Assigned task | Each line with the word "slope" must appear in the answer, copied from the records.

(Dataset records)
⁂
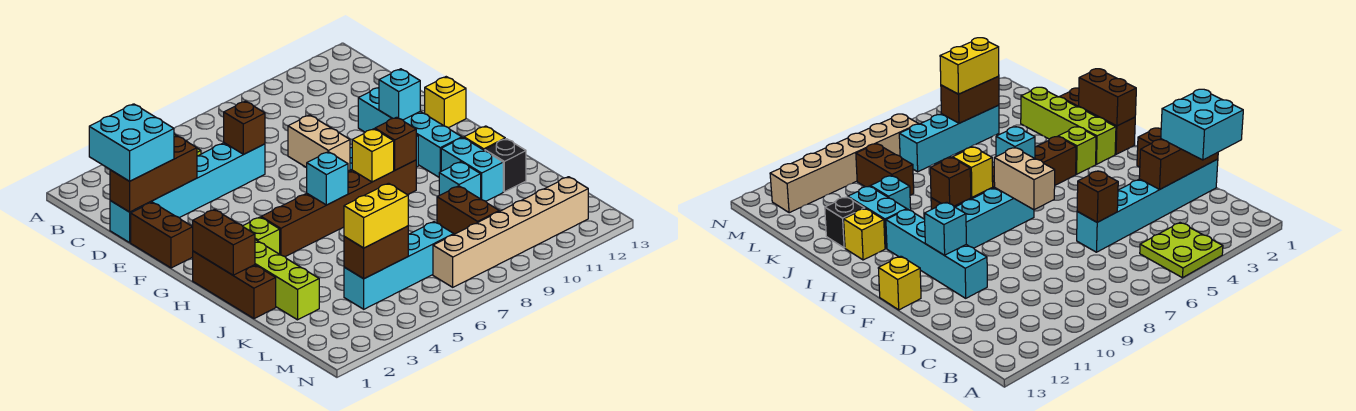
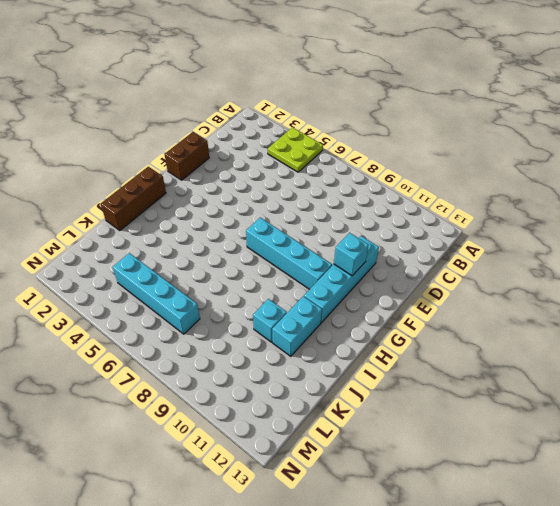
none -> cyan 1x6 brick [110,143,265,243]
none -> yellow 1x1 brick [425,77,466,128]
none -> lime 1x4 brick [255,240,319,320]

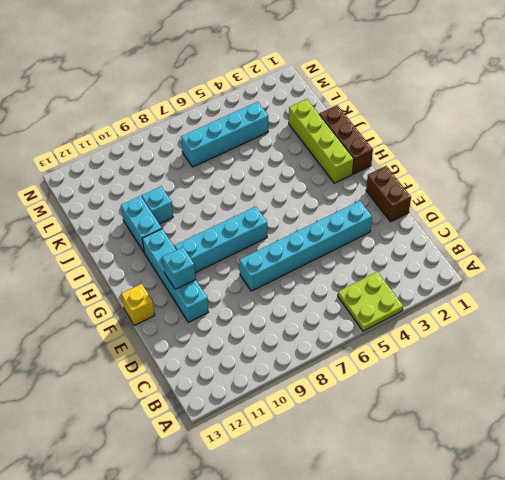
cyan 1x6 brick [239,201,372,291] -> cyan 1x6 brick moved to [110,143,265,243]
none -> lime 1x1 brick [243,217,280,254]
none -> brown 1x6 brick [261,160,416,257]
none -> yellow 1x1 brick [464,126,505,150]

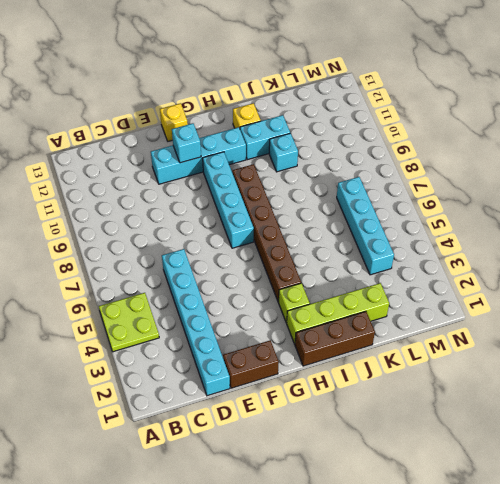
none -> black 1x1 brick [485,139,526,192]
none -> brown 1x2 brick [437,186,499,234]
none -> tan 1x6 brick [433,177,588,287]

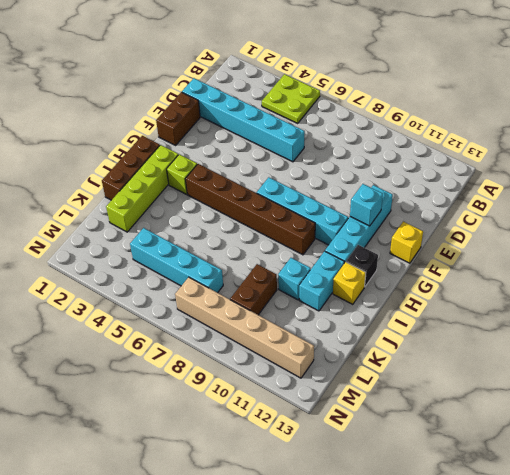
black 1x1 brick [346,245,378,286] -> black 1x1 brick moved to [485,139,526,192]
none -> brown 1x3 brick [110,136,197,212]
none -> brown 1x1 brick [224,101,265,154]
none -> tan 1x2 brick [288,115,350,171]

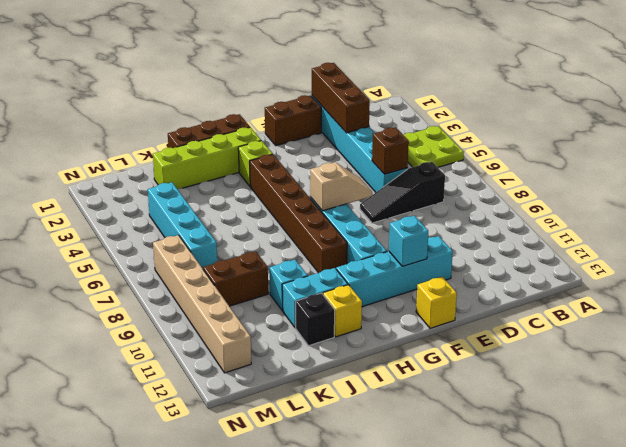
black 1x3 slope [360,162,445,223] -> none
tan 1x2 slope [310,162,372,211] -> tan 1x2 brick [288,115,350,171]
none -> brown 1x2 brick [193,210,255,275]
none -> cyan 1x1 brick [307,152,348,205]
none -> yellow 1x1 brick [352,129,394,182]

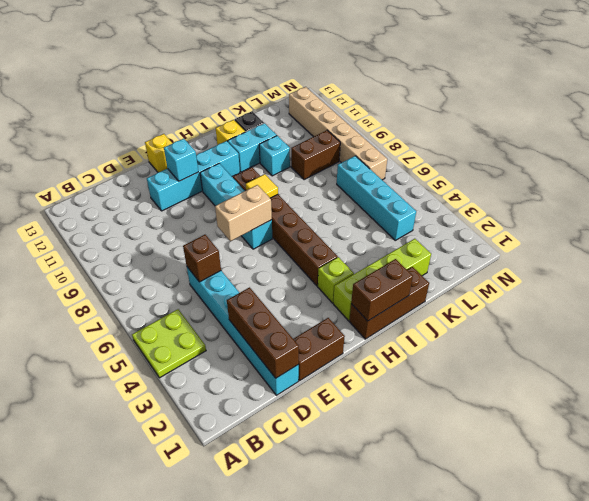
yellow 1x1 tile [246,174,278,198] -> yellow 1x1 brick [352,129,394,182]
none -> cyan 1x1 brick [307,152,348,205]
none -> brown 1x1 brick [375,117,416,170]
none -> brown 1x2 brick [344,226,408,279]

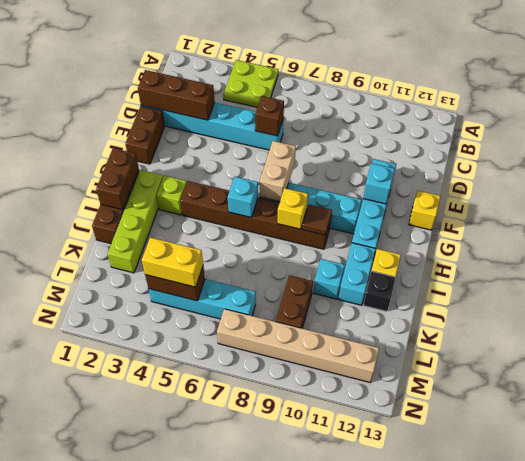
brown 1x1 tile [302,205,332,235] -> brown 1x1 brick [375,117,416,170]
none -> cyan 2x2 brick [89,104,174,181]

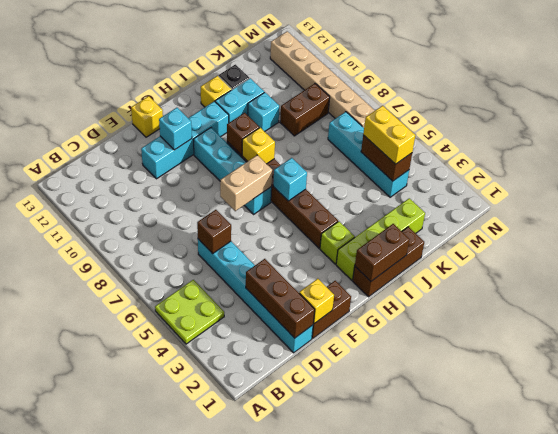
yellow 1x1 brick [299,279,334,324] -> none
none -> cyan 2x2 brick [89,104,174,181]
⁂
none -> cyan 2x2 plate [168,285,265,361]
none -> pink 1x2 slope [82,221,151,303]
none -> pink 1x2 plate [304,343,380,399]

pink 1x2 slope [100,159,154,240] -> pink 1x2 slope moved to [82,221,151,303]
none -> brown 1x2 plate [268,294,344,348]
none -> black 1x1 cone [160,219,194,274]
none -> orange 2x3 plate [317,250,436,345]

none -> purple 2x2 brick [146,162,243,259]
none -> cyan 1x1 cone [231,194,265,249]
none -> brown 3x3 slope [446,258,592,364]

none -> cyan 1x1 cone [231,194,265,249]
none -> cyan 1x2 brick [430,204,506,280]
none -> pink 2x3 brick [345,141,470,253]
⁂
Task response |
black 1x3 slope [360,162,445,223] -> none
tan 1x2 slope [310,162,372,211] -> tan 1x2 brick [288,115,350,171]
none -> pink 1x2 slope [82,221,151,303]
pink 1x2 slope [100,159,154,240] -> pink 1x2 slope moved to [82,221,151,303]
none -> brown 3x3 slope [446,258,592,364]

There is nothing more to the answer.